• _GOAL OF THE EXERCISE_
Nothing outside the range is wanted. Repeat exactly the lines below from the one with "orange shoe: 1 -> 0" through the one with "yellow pear: 1 -> 0".

• _DATA TO PROCESS_

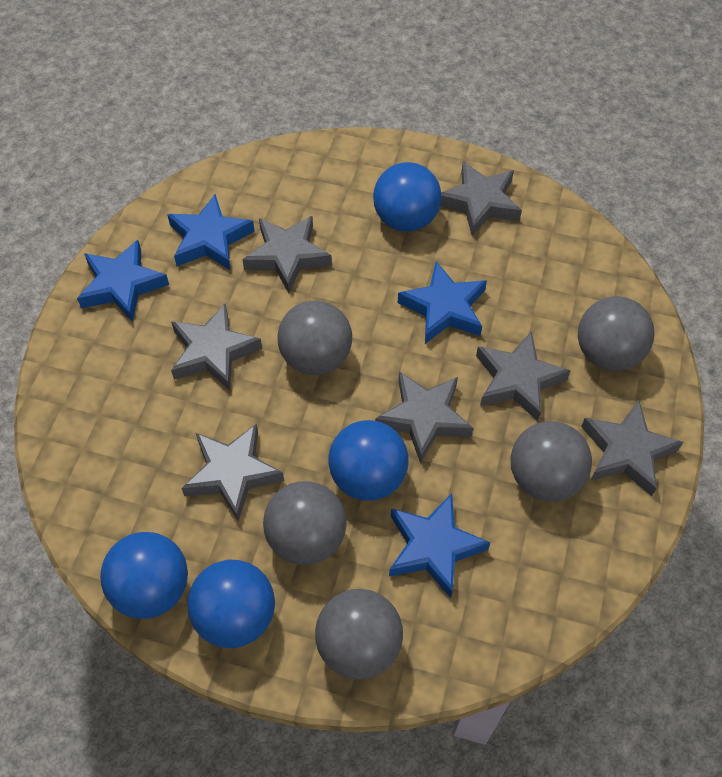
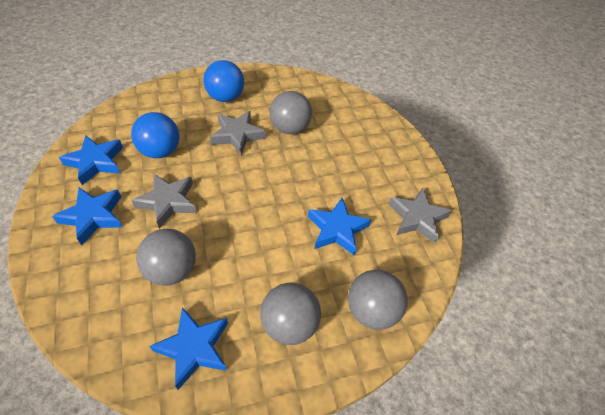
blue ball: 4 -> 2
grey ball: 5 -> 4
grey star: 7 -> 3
==
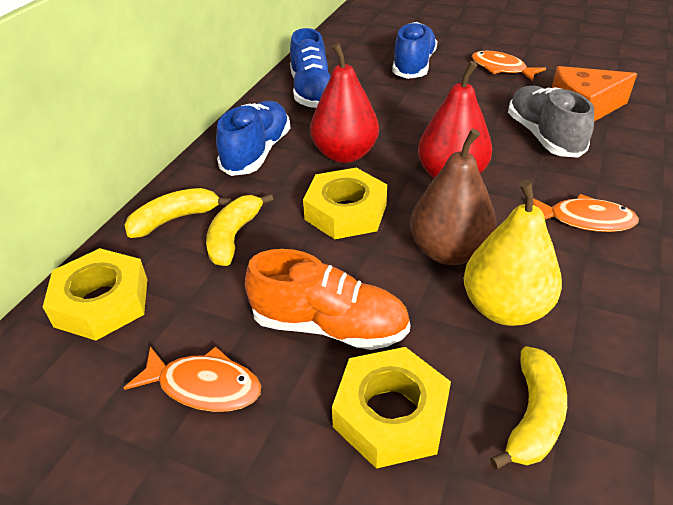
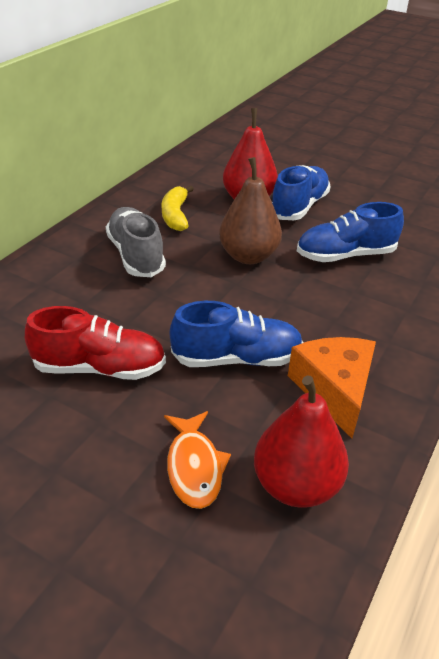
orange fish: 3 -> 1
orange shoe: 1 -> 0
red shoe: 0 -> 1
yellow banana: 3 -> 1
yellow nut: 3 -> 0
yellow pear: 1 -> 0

• _YOUR SOLUTION_
orange shoe: 1 -> 0
red shoe: 0 -> 1
yellow banana: 3 -> 1
yellow nut: 3 -> 0
yellow pear: 1 -> 0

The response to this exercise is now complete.